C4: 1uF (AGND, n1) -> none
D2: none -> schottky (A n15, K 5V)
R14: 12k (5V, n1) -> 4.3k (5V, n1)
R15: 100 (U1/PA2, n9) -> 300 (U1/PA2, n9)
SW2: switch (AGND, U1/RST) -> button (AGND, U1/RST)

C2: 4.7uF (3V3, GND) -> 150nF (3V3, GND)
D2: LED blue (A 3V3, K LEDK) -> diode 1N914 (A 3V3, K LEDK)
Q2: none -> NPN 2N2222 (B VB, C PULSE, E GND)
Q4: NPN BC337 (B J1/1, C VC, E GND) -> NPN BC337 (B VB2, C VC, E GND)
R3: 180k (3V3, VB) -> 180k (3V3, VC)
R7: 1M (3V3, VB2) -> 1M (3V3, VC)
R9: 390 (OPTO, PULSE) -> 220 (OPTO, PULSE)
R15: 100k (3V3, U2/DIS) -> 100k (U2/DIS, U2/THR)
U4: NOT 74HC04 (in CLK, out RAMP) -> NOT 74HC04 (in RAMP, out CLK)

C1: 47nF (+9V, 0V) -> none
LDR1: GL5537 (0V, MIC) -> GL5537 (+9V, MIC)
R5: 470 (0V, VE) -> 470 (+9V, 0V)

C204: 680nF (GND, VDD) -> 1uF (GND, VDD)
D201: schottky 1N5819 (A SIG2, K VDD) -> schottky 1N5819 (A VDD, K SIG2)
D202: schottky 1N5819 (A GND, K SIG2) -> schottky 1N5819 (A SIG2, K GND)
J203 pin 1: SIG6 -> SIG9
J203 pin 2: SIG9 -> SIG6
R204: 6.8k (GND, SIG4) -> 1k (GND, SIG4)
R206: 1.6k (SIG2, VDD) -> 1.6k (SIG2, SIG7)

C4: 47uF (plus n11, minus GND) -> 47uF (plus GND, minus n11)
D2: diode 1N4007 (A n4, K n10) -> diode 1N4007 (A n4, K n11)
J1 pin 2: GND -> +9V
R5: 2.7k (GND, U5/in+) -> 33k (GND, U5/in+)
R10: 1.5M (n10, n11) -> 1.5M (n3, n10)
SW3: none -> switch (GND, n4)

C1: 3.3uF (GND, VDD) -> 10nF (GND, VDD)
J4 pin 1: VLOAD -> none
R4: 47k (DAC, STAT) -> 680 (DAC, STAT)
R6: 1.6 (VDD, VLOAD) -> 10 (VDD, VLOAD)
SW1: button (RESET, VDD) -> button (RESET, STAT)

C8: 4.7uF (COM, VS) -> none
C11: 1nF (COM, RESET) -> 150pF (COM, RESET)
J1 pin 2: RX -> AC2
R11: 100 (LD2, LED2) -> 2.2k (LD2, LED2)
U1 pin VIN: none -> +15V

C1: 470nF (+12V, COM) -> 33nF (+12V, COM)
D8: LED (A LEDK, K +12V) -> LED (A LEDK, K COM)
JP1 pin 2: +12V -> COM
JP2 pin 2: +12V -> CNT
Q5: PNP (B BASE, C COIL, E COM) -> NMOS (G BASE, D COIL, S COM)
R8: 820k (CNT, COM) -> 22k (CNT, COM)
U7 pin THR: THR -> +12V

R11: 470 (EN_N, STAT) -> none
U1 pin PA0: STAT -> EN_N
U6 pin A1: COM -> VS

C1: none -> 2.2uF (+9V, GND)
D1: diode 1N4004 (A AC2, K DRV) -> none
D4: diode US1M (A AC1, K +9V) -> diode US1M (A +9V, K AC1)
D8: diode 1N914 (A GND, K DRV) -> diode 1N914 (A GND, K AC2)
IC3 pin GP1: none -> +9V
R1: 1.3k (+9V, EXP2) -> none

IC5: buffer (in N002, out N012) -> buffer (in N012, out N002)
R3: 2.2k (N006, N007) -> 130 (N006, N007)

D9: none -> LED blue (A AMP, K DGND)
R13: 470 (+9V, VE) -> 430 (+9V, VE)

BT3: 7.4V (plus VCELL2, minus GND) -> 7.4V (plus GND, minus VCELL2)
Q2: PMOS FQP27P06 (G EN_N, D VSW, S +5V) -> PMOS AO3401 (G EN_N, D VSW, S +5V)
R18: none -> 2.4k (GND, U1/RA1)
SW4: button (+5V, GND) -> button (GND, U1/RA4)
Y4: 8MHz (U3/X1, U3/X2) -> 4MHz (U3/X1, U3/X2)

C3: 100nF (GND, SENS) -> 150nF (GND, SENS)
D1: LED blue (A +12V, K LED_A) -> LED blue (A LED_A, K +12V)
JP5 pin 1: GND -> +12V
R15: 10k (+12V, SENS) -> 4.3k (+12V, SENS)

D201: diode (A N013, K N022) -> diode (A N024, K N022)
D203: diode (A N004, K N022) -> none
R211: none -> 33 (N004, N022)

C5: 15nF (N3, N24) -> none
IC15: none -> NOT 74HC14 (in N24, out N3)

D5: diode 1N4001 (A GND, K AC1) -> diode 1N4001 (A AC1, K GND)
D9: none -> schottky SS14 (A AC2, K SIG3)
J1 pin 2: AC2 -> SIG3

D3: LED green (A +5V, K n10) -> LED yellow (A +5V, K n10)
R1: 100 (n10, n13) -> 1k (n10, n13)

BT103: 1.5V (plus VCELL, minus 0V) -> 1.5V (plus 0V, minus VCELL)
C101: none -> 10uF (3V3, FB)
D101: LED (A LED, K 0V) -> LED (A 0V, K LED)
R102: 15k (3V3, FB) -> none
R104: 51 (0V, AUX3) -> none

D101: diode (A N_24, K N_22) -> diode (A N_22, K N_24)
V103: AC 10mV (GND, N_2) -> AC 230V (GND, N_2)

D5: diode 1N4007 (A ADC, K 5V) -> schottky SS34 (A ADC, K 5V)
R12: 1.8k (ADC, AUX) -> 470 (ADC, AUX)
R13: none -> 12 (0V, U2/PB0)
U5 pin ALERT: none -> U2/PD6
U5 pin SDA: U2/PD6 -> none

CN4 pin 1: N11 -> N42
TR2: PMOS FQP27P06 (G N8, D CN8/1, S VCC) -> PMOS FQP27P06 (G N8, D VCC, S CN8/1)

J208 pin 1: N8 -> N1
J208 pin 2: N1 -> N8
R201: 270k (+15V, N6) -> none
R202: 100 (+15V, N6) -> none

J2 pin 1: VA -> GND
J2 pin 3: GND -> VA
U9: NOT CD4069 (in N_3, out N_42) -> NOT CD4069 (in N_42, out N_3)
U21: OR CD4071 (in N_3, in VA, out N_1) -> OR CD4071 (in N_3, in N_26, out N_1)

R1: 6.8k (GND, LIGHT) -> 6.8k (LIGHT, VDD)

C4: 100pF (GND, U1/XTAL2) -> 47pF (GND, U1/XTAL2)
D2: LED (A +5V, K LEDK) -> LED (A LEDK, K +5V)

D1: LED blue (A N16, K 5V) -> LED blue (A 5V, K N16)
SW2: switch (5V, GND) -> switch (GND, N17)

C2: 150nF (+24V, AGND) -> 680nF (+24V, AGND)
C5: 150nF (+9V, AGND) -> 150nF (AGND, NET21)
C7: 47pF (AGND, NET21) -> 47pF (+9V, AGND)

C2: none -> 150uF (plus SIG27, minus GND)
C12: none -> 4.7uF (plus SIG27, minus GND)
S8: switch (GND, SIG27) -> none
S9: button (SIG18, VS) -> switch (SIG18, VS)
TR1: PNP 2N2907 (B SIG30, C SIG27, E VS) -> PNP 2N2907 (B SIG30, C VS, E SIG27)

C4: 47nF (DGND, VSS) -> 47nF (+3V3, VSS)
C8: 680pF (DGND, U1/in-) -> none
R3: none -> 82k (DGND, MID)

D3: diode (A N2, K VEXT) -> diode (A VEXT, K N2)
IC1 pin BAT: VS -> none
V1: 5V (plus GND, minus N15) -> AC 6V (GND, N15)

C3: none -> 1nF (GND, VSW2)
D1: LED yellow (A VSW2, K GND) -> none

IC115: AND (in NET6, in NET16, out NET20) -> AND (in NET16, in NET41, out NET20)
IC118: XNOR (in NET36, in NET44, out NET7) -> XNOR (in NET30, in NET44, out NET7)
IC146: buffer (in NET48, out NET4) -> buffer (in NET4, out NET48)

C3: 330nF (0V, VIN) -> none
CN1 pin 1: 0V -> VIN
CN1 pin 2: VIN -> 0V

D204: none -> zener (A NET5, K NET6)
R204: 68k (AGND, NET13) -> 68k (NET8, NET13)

-------------------------

*About this task*. Using the data above, reproduce exactly the lines between those holding "IC5: buffer (in" and "D201: diode (A", inclusive, and no others.

*Solution to this task*.
IC5: buffer (in N002, out N012) -> buffer (in N012, out N002)
R3: 2.2k (N006, N007) -> 130 (N006, N007)

D9: none -> LED blue (A AMP, K DGND)
R13: 470 (+9V, VE) -> 430 (+9V, VE)

BT3: 7.4V (plus VCELL2, minus GND) -> 7.4V (plus GND, minus VCELL2)
Q2: PMOS FQP27P06 (G EN_N, D VSW, S +5V) -> PMOS AO3401 (G EN_N, D VSW, S +5V)
R18: none -> 2.4k (GND, U1/RA1)
SW4: button (+5V, GND) -> button (GND, U1/RA4)
Y4: 8MHz (U3/X1, U3/X2) -> 4MHz (U3/X1, U3/X2)

C3: 100nF (GND, SENS) -> 150nF (GND, SENS)
D1: LED blue (A +12V, K LED_A) -> LED blue (A LED_A, K +12V)
JP5 pin 1: GND -> +12V
R15: 10k (+12V, SENS) -> 4.3k (+12V, SENS)

D201: diode (A N013, K N022) -> diode (A N024, K N022)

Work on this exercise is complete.